- What to produce
Retype the lines word for word, beginning at the line that contains "purple circle at" and continuing through the last line, but leave out the pictures.

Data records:
* * * *

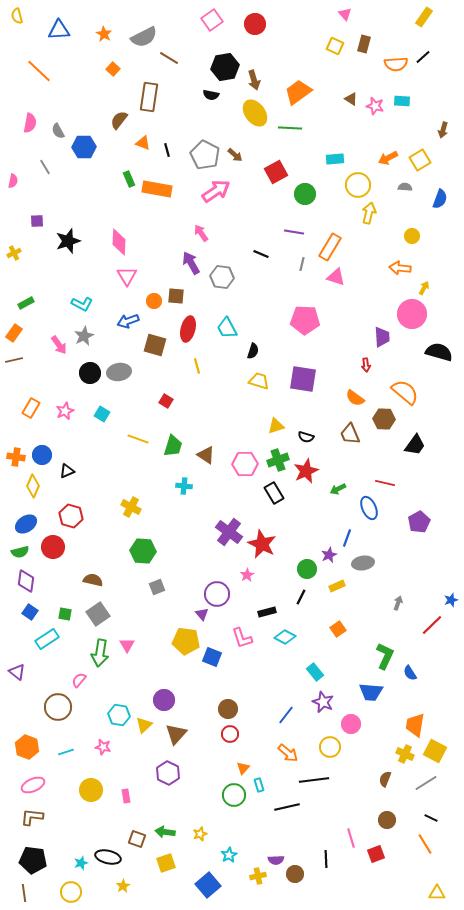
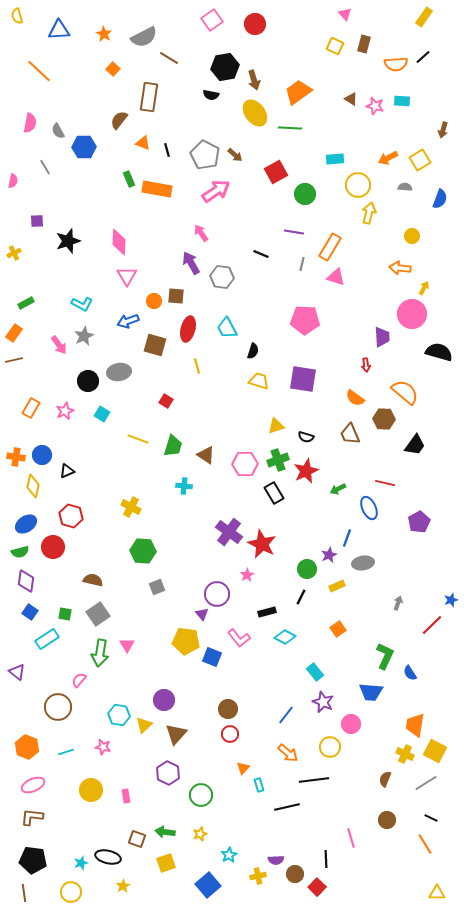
black circle at (90, 373): moved 2 px left, 8 px down
yellow diamond at (33, 486): rotated 10 degrees counterclockwise
pink L-shape at (242, 638): moved 3 px left; rotated 20 degrees counterclockwise
green circle at (234, 795): moved 33 px left
red square at (376, 854): moved 59 px left, 33 px down; rotated 24 degrees counterclockwise
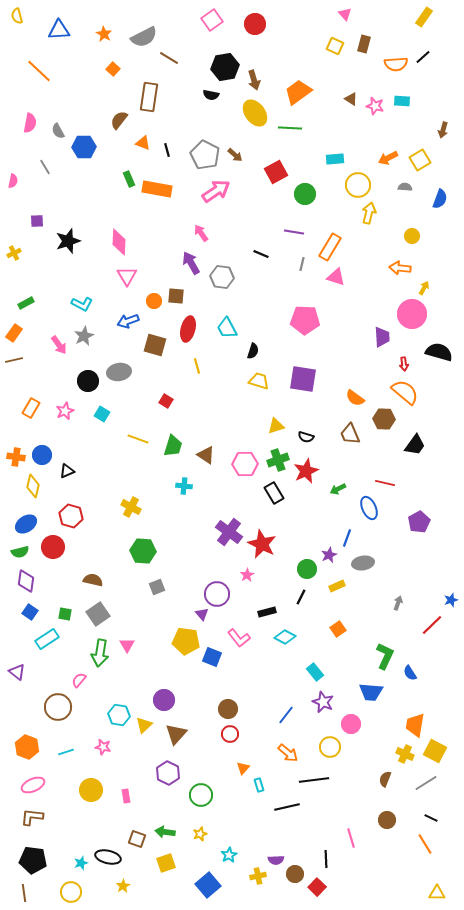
red arrow at (366, 365): moved 38 px right, 1 px up
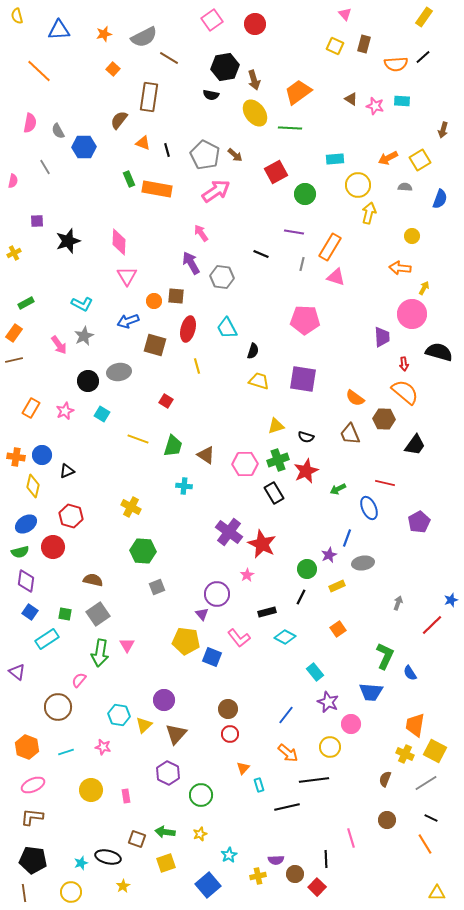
orange star at (104, 34): rotated 28 degrees clockwise
purple star at (323, 702): moved 5 px right
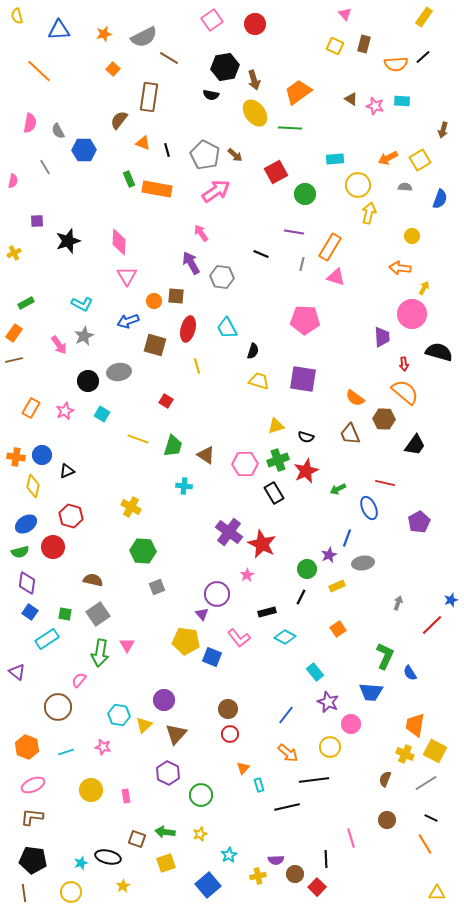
blue hexagon at (84, 147): moved 3 px down
purple diamond at (26, 581): moved 1 px right, 2 px down
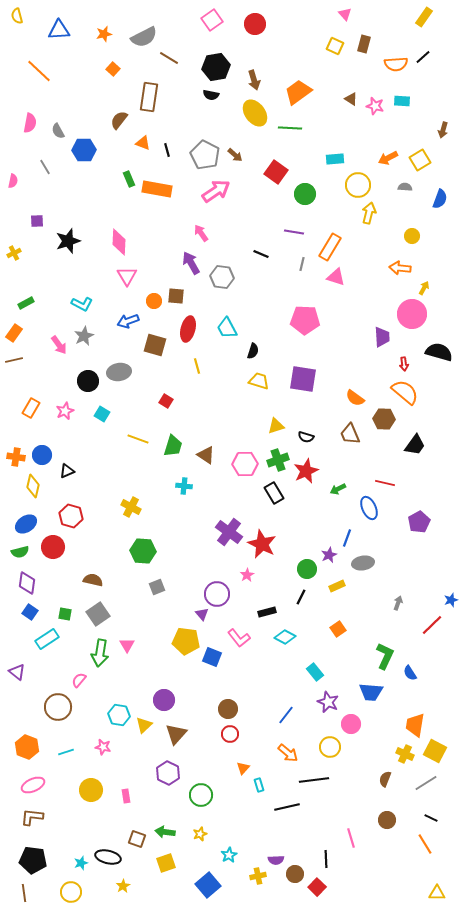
black hexagon at (225, 67): moved 9 px left
red square at (276, 172): rotated 25 degrees counterclockwise
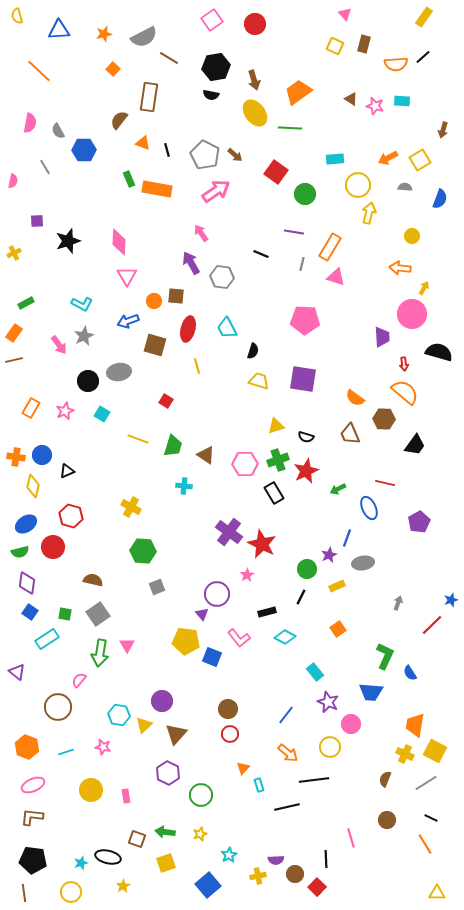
purple circle at (164, 700): moved 2 px left, 1 px down
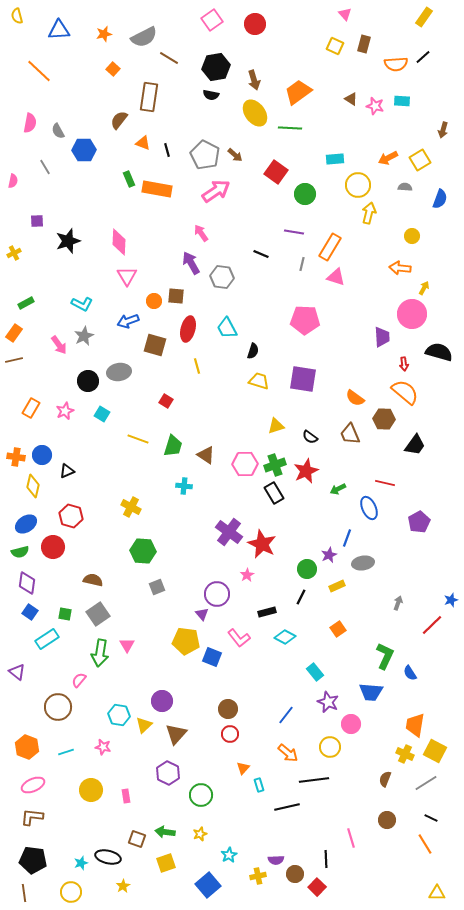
black semicircle at (306, 437): moved 4 px right; rotated 21 degrees clockwise
green cross at (278, 460): moved 3 px left, 5 px down
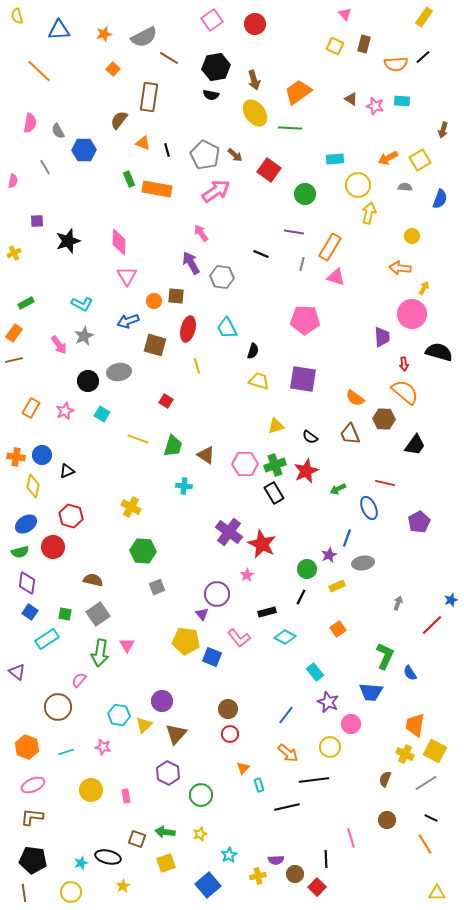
red square at (276, 172): moved 7 px left, 2 px up
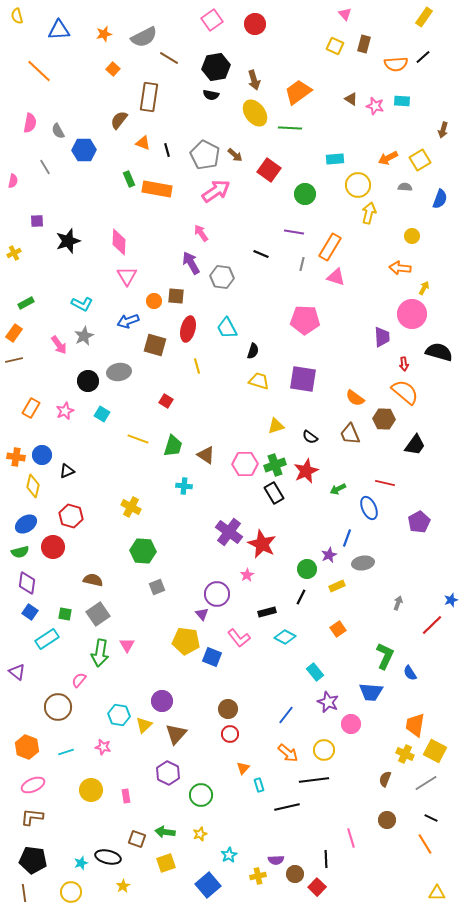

* * * *

- Full output
purple circle at (164, 700): moved 2 px left, 1 px down
black semicircle at (306, 437): moved 4 px right; rotated 21 degrees clockwise
green cross at (278, 460): moved 3 px left, 5 px down
red square at (276, 172): moved 7 px left, 2 px up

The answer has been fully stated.